# Given instruction
Change every instance of "Station" to "Terminal" throughout the records below, leaving all other text unaltered. Omit the pictures from your answer.

[A block of data]
______

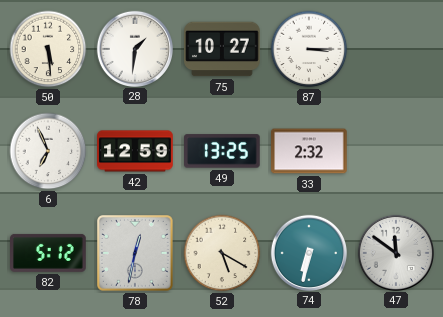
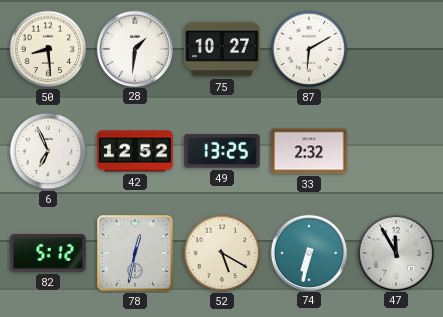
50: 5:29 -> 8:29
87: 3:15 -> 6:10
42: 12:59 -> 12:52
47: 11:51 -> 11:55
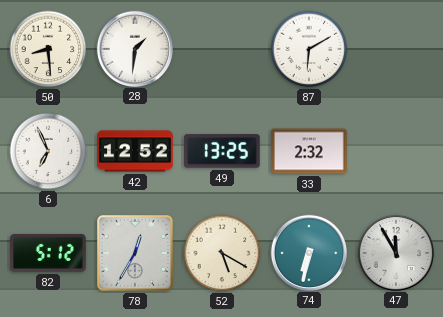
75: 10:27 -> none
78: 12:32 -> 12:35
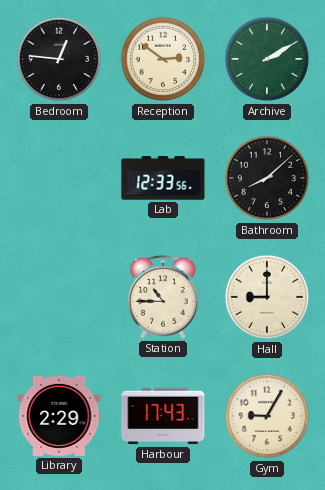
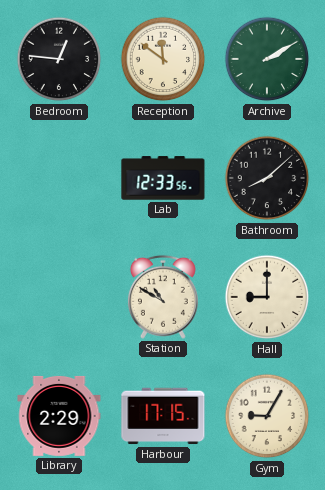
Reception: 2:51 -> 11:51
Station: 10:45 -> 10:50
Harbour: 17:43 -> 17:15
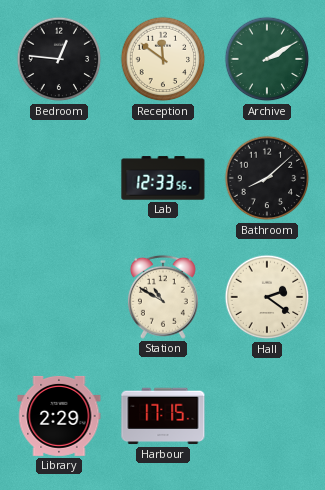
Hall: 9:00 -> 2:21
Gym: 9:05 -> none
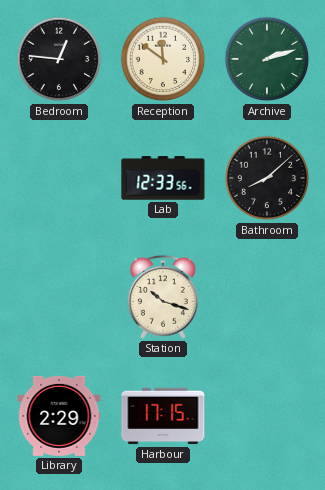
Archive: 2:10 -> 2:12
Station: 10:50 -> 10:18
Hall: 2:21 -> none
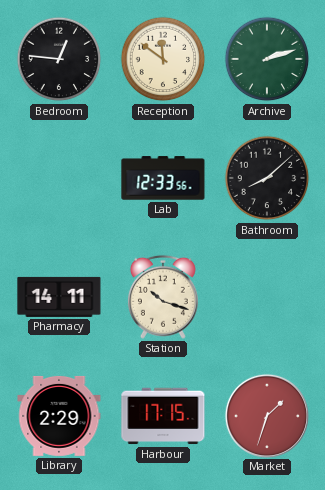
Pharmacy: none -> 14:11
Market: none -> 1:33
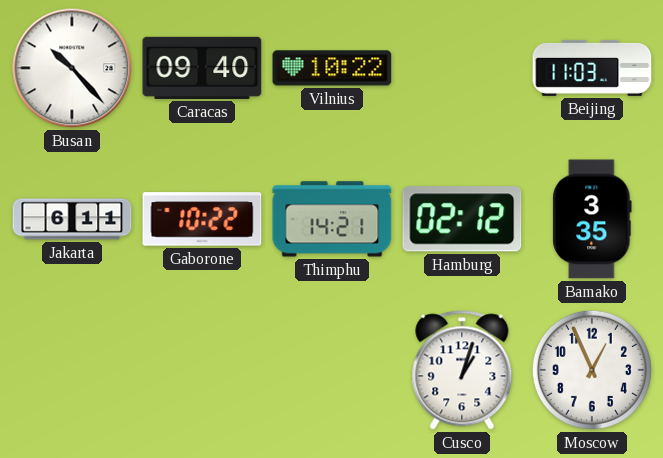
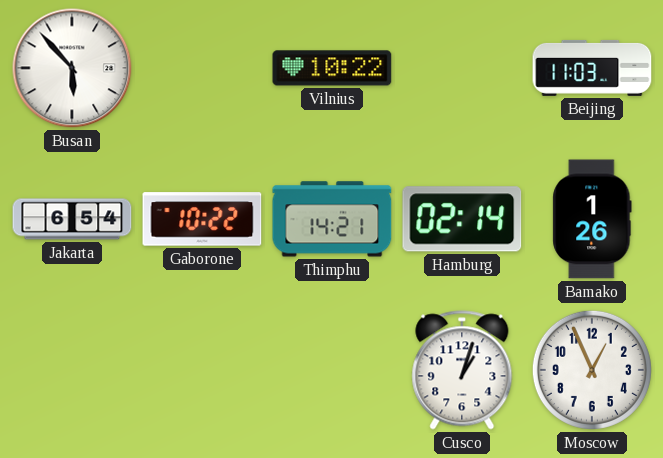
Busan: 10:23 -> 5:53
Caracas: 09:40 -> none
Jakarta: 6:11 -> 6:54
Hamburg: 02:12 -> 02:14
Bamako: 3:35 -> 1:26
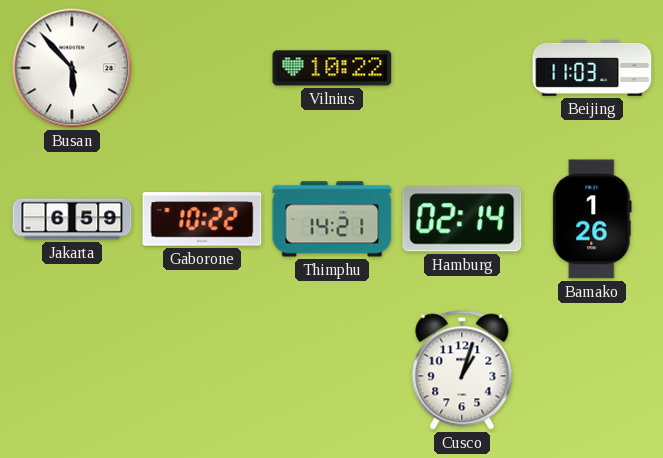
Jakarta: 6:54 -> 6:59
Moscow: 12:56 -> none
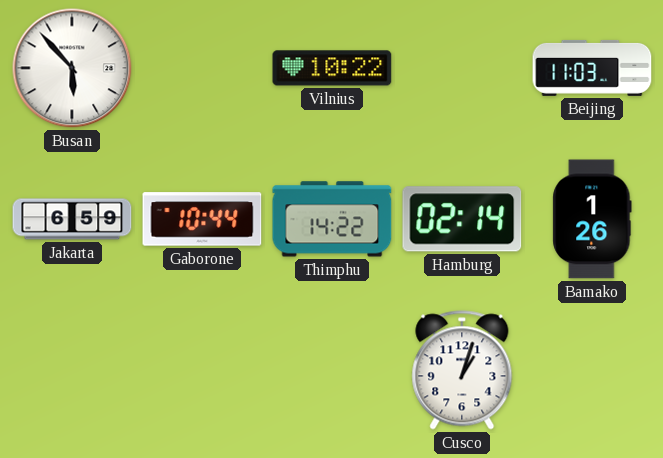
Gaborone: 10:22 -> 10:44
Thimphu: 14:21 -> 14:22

______

# Expected answer
50: 5:29 -> 8:29
87: 3:15 -> 6:10
42: 12:59 -> 12:52
47: 11:51 -> 11:55
75: 10:27 -> none
78: 12:32 -> 12:35
Reception: 2:51 -> 11:51
Terminal: 10:45 -> 10:50
Harbour: 17:43 -> 17:15
Hall: 9:00 -> 2:21
Gym: 9:05 -> none
Archive: 2:10 -> 2:12
Terminal: 10:50 -> 10:18
Hall: 2:21 -> none
Pharmacy: none -> 14:11
Market: none -> 1:33
Busan: 10:23 -> 5:53
Caracas: 09:40 -> none
Jakarta: 6:11 -> 6:54
Hamburg: 02:12 -> 02:14
Bamako: 3:35 -> 1:26
Jakarta: 6:54 -> 6:59
Moscow: 12:56 -> none
Gaborone: 10:22 -> 10:44
Thimphu: 14:21 -> 14:22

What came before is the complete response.